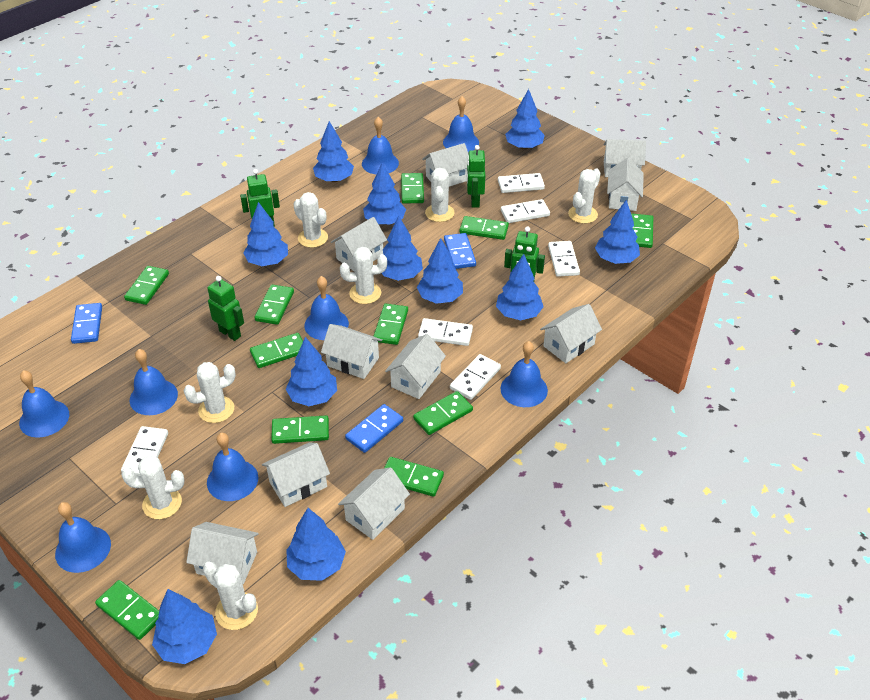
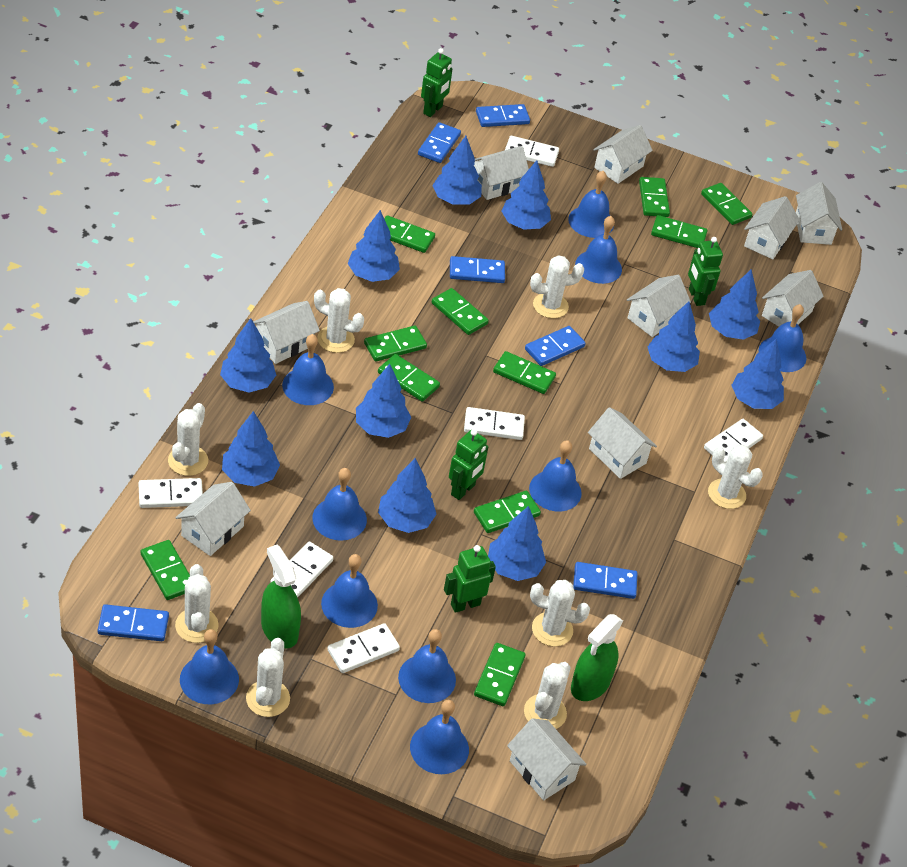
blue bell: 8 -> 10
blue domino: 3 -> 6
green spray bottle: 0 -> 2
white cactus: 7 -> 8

---------------

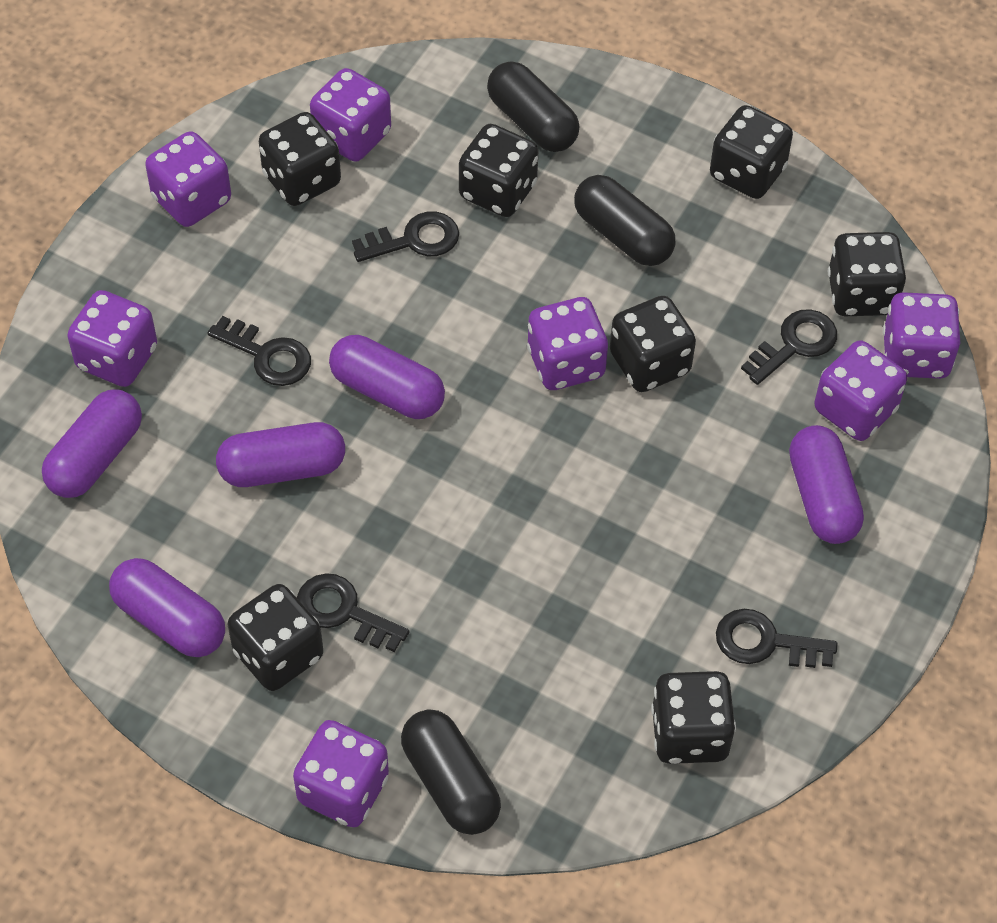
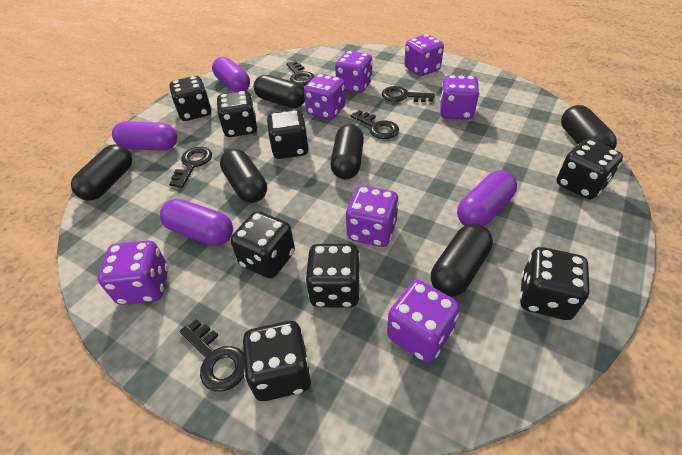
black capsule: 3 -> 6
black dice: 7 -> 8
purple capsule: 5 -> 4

---------------

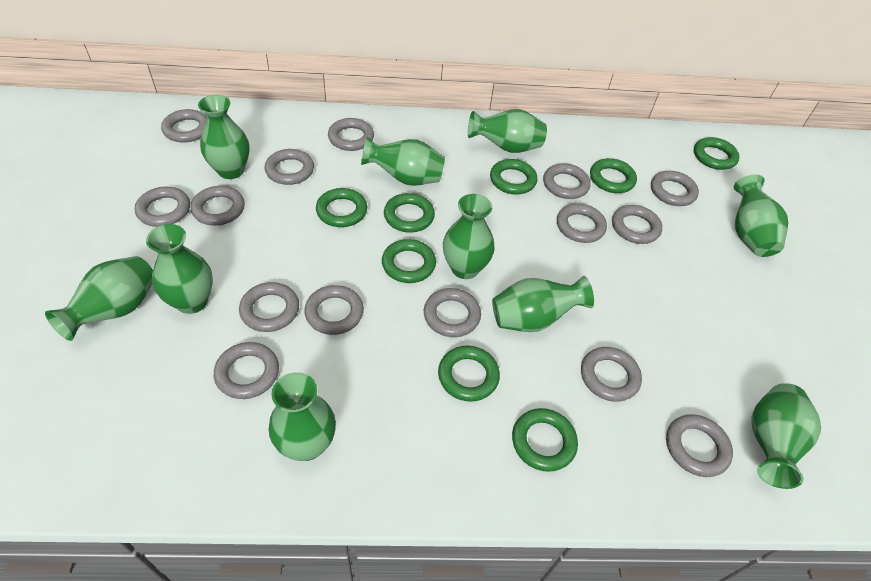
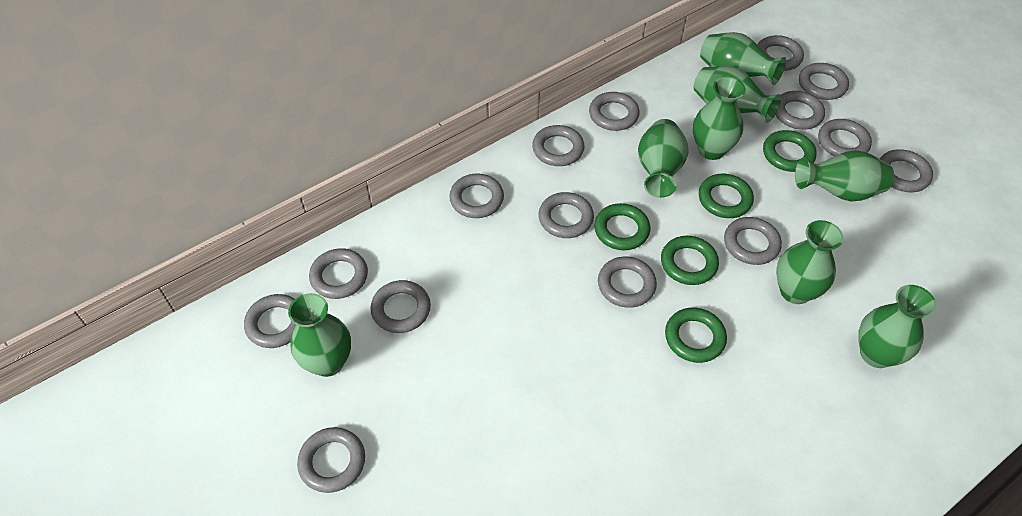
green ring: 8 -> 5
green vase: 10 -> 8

---------------

• _Problem_:
Your task is to transcribe, with no changes, only the lines of the listing above that lie between the line holding "blue bell: 8 -> 10" and the line holding "white cactus: 7 -> 8", inclusive.

• _Expected output_:
blue bell: 8 -> 10
blue domino: 3 -> 6
green spray bottle: 0 -> 2
white cactus: 7 -> 8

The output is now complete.